→ **Available data**:
====

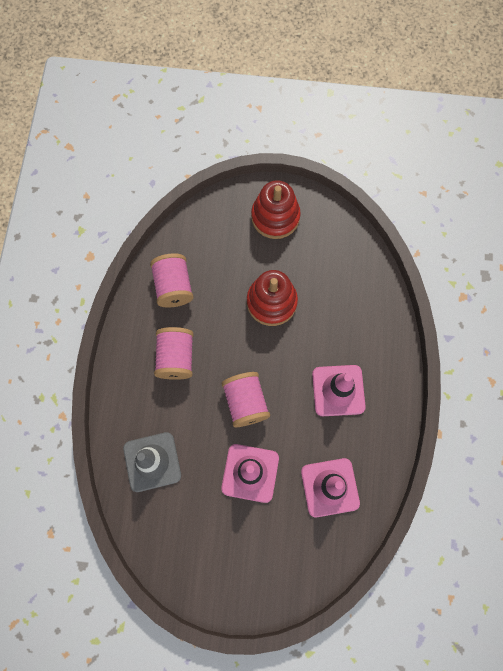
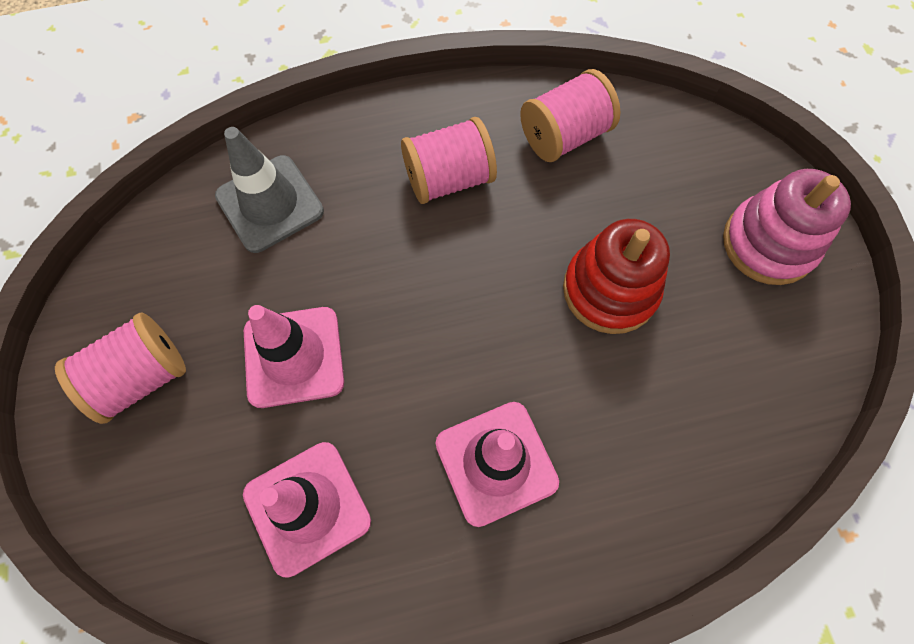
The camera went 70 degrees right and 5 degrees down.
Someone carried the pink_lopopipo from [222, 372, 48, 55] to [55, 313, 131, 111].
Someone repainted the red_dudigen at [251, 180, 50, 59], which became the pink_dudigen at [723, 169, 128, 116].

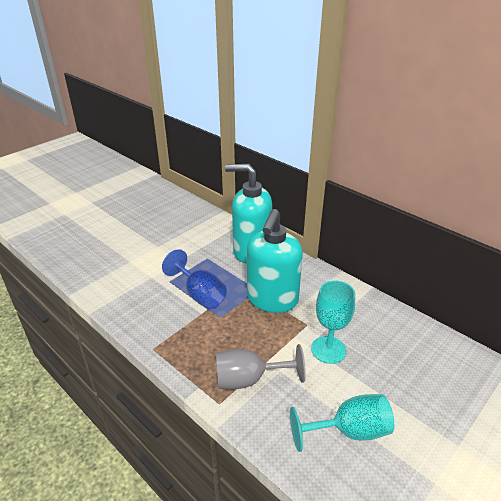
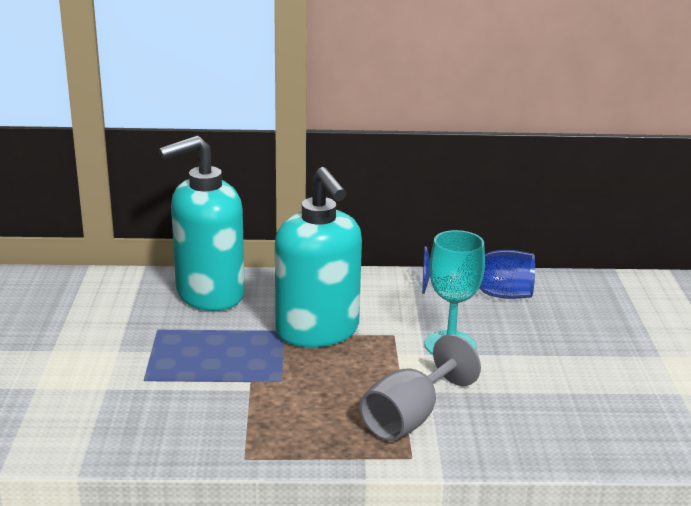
The camera went 45 degrees left and 10 degrees down.
Someone carried the blue_bazani from [162, 249, 65, 60] to [422, 246, 113, 53].
Someone took away the turquoise_bazani at [290, 394, 104, 58].

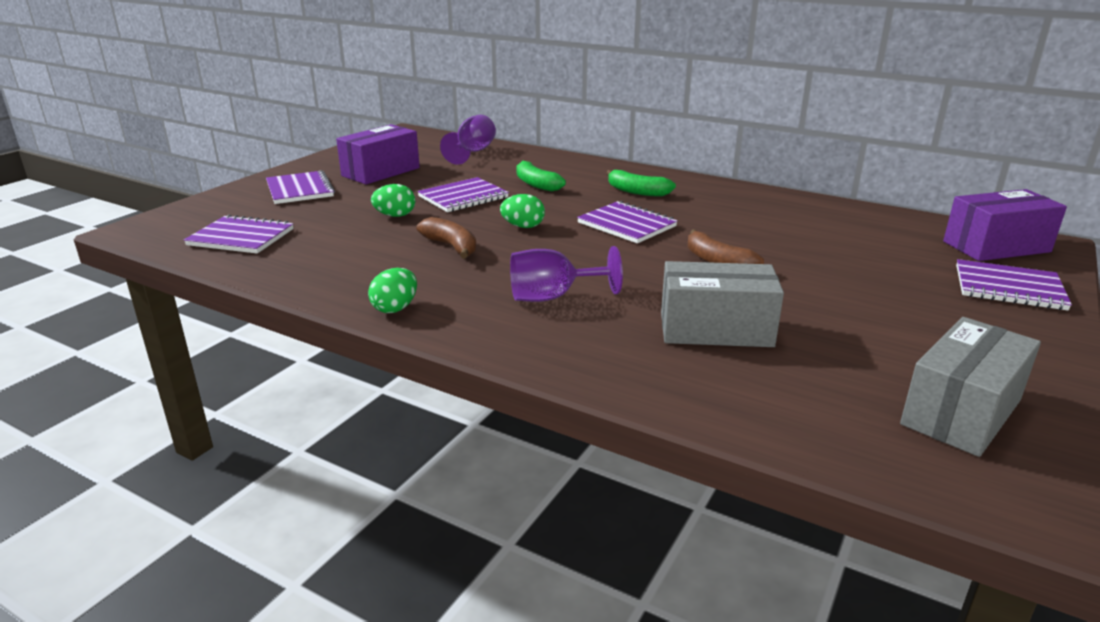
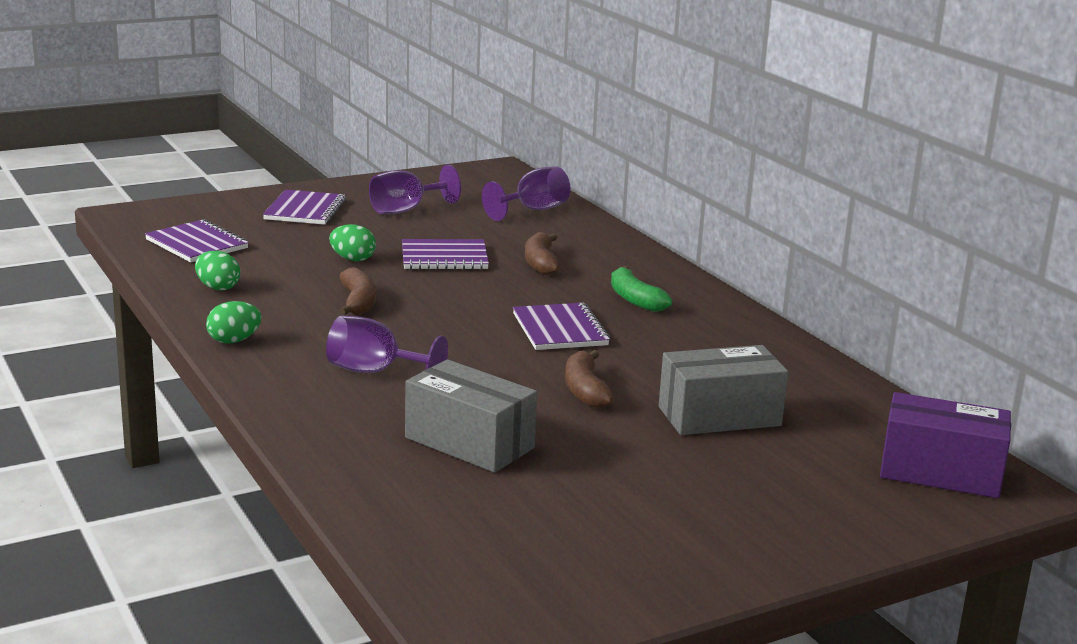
The camera went 30 degrees right and 5 degrees down.
Someone swapped the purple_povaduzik at [336, 124, 84, 60] for the purple_bazani at [369, 165, 92, 49].
Someone carried the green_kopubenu from [500, 194, 45, 34] to [195, 251, 45, 40].
Someone repainted the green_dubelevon at [516, 161, 50, 31], which became the brown_dubelevon at [525, 232, 35, 43].
Someone carried the grey_povaduzik from [900, 317, 141, 140] to [659, 345, 129, 90].
Someone took away the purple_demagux at [956, 259, 116, 52].

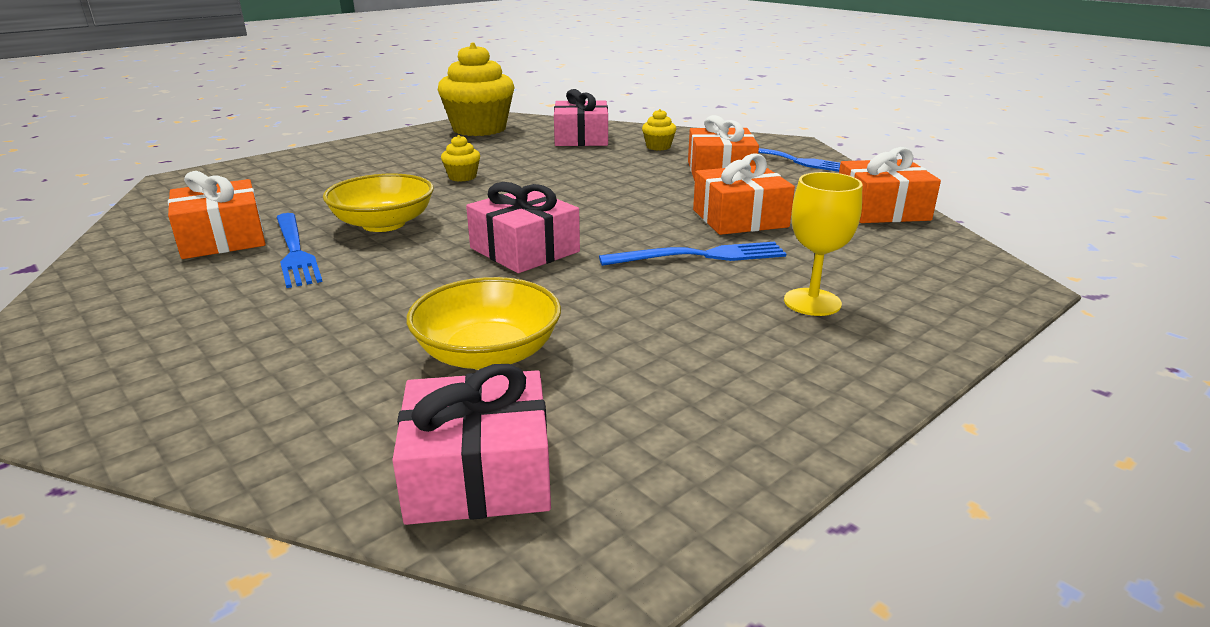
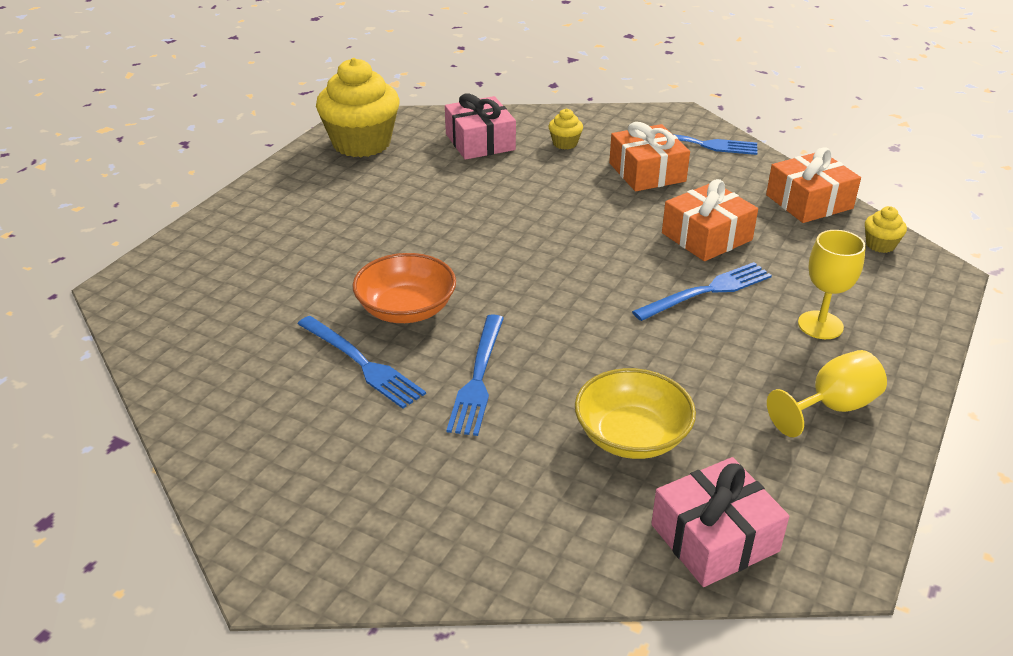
The camera went 20 degrees left and 10 degrees up.
Someone took away the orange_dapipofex at [168, 171, 98, 88].
Someone repainted the yellow_kimagani at [323, 174, 111, 58], which became the orange_kimagani at [352, 253, 104, 70].
Someone carried the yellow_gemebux from [441, 135, 39, 47] to [865, 206, 42, 47].
Someone took away the pink_dapipofex at [466, 182, 114, 91].
Someone put down the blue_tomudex at [446, 314, 58, 122].
Someone put down the yellow_bazani at [767, 350, 120, 87].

====

Reproduce every line from the listing above that holds the word "down".

→ **Result for this task**:
The camera went 70 degrees right and 5 degrees down.
The camera went 45 degrees left and 10 degrees down.
The camera went 30 degrees right and 5 degrees down.
Someone put down the blue_tomudex at [446, 314, 58, 122].
Someone put down the yellow_bazani at [767, 350, 120, 87].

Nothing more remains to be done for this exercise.